═══ ENTRIES SHOWN

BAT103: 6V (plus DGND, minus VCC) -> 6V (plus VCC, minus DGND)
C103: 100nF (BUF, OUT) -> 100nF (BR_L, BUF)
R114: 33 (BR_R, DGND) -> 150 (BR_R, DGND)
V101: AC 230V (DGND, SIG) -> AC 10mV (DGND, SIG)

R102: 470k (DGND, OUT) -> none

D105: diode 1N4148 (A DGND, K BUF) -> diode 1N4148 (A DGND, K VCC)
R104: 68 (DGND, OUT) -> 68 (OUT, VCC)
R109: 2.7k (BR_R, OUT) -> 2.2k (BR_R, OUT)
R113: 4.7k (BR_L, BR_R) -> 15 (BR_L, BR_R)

══════

### TASK DETAILS
Copy out the data shown above in full. Match it exactly.

### ANSWER TO THE PROBLEM
BAT103: 6V (plus DGND, minus VCC) -> 6V (plus VCC, minus DGND)
C103: 100nF (BUF, OUT) -> 100nF (BR_L, BUF)
R114: 33 (BR_R, DGND) -> 150 (BR_R, DGND)
V101: AC 230V (DGND, SIG) -> AC 10mV (DGND, SIG)

R102: 470k (DGND, OUT) -> none

D105: diode 1N4148 (A DGND, K BUF) -> diode 1N4148 (A DGND, K VCC)
R104: 68 (DGND, OUT) -> 68 (OUT, VCC)
R109: 2.7k (BR_R, OUT) -> 2.2k (BR_R, OUT)
R113: 4.7k (BR_L, BR_R) -> 15 (BR_L, BR_R)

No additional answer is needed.